(RECORDS FOR THE EXERCISE)

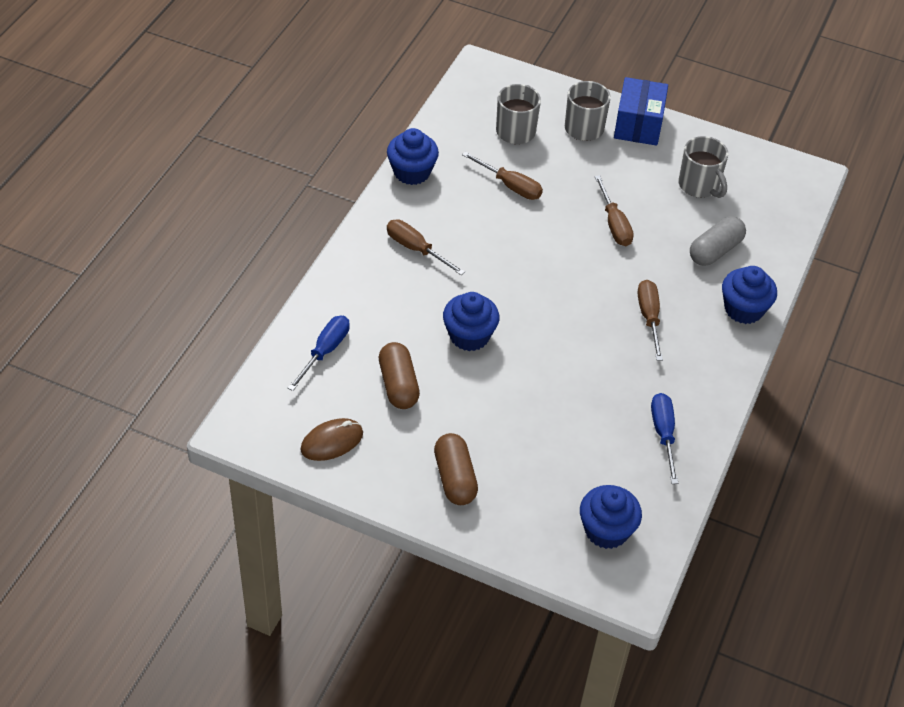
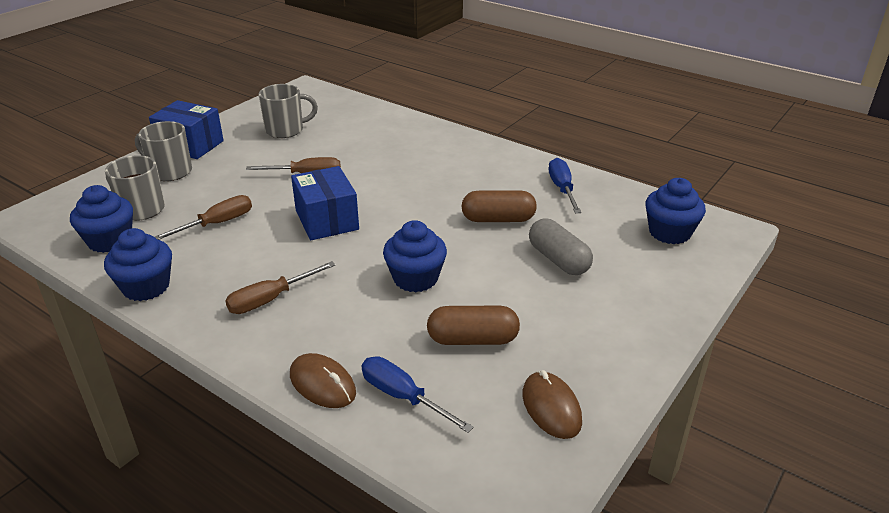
camera: 75 degrees left, 15 degrees down
(328, 303) = (322, 384): none -> brown mouse
(455, 478) = (609, 314): brown capsule -> brown capsule (498, 219)
(540, 257) = (327, 220): none -> blue box
(649, 318) = (428, 175): brown screwdriver -> none
(663, 434) = (562, 189): blue screwdriver -> blue screwdriver turned 75 degrees clockwise
(715, 251) = (364, 135): grey capsule -> grey capsule (558, 260)
(743, 309) = (434, 134): blue cupcake -> blue cupcake (110, 241)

(End RECORDS FOR THE EXERCISE)

WHAT THE TASK REQUIRES
In the data above, each line holding "screwdriver" is to be found and copied.

RESULT FOR THIS EXERCISE
(649, 318) = (428, 175): brown screwdriver -> none
(663, 434) = (562, 189): blue screwdriver -> blue screwdriver turned 75 degrees clockwise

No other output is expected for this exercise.